+++ Records shown +++
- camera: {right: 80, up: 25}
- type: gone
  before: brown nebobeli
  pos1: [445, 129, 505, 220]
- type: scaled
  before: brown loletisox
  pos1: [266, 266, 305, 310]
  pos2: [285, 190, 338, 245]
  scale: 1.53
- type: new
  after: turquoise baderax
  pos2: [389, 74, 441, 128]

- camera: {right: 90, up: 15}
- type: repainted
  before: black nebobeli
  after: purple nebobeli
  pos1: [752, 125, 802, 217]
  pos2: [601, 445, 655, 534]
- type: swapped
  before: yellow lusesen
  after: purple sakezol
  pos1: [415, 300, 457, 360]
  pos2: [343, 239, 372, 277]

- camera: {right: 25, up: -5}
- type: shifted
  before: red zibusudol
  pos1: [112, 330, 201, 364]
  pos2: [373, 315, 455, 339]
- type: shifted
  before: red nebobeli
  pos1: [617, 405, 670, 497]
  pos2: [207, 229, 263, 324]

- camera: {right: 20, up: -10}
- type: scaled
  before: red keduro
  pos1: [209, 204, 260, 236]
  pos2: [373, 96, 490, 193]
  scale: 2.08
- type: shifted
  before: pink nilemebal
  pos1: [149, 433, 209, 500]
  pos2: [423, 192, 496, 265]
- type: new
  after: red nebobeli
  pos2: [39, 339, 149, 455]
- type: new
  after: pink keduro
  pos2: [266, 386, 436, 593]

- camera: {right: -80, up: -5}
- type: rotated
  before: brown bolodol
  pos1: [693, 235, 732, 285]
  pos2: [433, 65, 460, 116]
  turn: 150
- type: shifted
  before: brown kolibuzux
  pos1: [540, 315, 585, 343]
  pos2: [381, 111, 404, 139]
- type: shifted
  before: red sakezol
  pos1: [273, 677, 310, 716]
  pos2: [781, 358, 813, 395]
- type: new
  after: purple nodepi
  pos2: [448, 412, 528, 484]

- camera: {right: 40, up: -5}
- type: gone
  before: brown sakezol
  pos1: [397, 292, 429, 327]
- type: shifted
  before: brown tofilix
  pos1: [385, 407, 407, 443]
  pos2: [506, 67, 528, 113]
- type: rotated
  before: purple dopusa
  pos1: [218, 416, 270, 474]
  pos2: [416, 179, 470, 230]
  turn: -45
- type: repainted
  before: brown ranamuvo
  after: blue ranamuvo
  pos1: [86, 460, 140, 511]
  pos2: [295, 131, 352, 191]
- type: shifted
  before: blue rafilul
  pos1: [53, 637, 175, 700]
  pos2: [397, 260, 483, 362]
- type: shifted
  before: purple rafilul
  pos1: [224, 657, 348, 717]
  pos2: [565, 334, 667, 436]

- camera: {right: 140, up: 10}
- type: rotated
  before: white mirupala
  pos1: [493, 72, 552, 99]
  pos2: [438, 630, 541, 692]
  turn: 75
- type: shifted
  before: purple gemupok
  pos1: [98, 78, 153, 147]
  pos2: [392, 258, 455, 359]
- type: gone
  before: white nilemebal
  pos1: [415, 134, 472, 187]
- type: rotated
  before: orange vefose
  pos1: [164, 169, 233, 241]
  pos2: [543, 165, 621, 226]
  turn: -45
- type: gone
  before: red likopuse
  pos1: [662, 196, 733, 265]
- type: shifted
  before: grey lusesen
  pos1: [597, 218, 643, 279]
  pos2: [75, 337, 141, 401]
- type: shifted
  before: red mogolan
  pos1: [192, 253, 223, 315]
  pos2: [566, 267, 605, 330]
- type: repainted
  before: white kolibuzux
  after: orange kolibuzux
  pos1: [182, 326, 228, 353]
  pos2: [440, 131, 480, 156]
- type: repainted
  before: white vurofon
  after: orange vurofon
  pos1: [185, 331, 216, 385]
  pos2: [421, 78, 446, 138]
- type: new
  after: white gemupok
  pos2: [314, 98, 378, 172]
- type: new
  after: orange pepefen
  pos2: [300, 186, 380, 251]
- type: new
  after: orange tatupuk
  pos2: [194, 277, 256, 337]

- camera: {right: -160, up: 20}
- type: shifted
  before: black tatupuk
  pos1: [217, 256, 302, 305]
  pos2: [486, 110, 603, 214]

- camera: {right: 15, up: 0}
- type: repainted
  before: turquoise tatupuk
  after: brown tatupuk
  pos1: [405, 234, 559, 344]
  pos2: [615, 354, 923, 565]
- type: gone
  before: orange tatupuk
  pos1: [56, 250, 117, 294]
+++
Instructions for the task ▸
Exactly as they appear above, write out all of the lines.

Task output ▸
- camera: {right: 80, up: 25}
- type: gone
  before: brown nebobeli
  pos1: [445, 129, 505, 220]
- type: scaled
  before: brown loletisox
  pos1: [266, 266, 305, 310]
  pos2: [285, 190, 338, 245]
  scale: 1.53
- type: new
  after: turquoise baderax
  pos2: [389, 74, 441, 128]

- camera: {right: 90, up: 15}
- type: repainted
  before: black nebobeli
  after: purple nebobeli
  pos1: [752, 125, 802, 217]
  pos2: [601, 445, 655, 534]
- type: swapped
  before: yellow lusesen
  after: purple sakezol
  pos1: [415, 300, 457, 360]
  pos2: [343, 239, 372, 277]

- camera: {right: 25, up: -5}
- type: shifted
  before: red zibusudol
  pos1: [112, 330, 201, 364]
  pos2: [373, 315, 455, 339]
- type: shifted
  before: red nebobeli
  pos1: [617, 405, 670, 497]
  pos2: [207, 229, 263, 324]

- camera: {right: 20, up: -10}
- type: scaled
  before: red keduro
  pos1: [209, 204, 260, 236]
  pos2: [373, 96, 490, 193]
  scale: 2.08
- type: shifted
  before: pink nilemebal
  pos1: [149, 433, 209, 500]
  pos2: [423, 192, 496, 265]
- type: new
  after: red nebobeli
  pos2: [39, 339, 149, 455]
- type: new
  after: pink keduro
  pos2: [266, 386, 436, 593]

- camera: {right: -80, up: -5}
- type: rotated
  before: brown bolodol
  pos1: [693, 235, 732, 285]
  pos2: [433, 65, 460, 116]
  turn: 150
- type: shifted
  before: brown kolibuzux
  pos1: [540, 315, 585, 343]
  pos2: [381, 111, 404, 139]
- type: shifted
  before: red sakezol
  pos1: [273, 677, 310, 716]
  pos2: [781, 358, 813, 395]
- type: new
  after: purple nodepi
  pos2: [448, 412, 528, 484]

- camera: {right: 40, up: -5}
- type: gone
  before: brown sakezol
  pos1: [397, 292, 429, 327]
- type: shifted
  before: brown tofilix
  pos1: [385, 407, 407, 443]
  pos2: [506, 67, 528, 113]
- type: rotated
  before: purple dopusa
  pos1: [218, 416, 270, 474]
  pos2: [416, 179, 470, 230]
  turn: -45
- type: repainted
  before: brown ranamuvo
  after: blue ranamuvo
  pos1: [86, 460, 140, 511]
  pos2: [295, 131, 352, 191]
- type: shifted
  before: blue rafilul
  pos1: [53, 637, 175, 700]
  pos2: [397, 260, 483, 362]
- type: shifted
  before: purple rafilul
  pos1: [224, 657, 348, 717]
  pos2: [565, 334, 667, 436]

- camera: {right: 140, up: 10}
- type: rotated
  before: white mirupala
  pos1: [493, 72, 552, 99]
  pos2: [438, 630, 541, 692]
  turn: 75
- type: shifted
  before: purple gemupok
  pos1: [98, 78, 153, 147]
  pos2: [392, 258, 455, 359]
- type: gone
  before: white nilemebal
  pos1: [415, 134, 472, 187]
- type: rotated
  before: orange vefose
  pos1: [164, 169, 233, 241]
  pos2: [543, 165, 621, 226]
  turn: -45
- type: gone
  before: red likopuse
  pos1: [662, 196, 733, 265]
- type: shifted
  before: grey lusesen
  pos1: [597, 218, 643, 279]
  pos2: [75, 337, 141, 401]
- type: shifted
  before: red mogolan
  pos1: [192, 253, 223, 315]
  pos2: [566, 267, 605, 330]
- type: repainted
  before: white kolibuzux
  after: orange kolibuzux
  pos1: [182, 326, 228, 353]
  pos2: [440, 131, 480, 156]
- type: repainted
  before: white vurofon
  after: orange vurofon
  pos1: [185, 331, 216, 385]
  pos2: [421, 78, 446, 138]
- type: new
  after: white gemupok
  pos2: [314, 98, 378, 172]
- type: new
  after: orange pepefen
  pos2: [300, 186, 380, 251]
- type: new
  after: orange tatupuk
  pos2: [194, 277, 256, 337]

- camera: {right: -160, up: 20}
- type: shifted
  before: black tatupuk
  pos1: [217, 256, 302, 305]
  pos2: [486, 110, 603, 214]

- camera: {right: 15, up: 0}
- type: repainted
  before: turquoise tatupuk
  after: brown tatupuk
  pos1: [405, 234, 559, 344]
  pos2: [615, 354, 923, 565]
- type: gone
  before: orange tatupuk
  pos1: [56, 250, 117, 294]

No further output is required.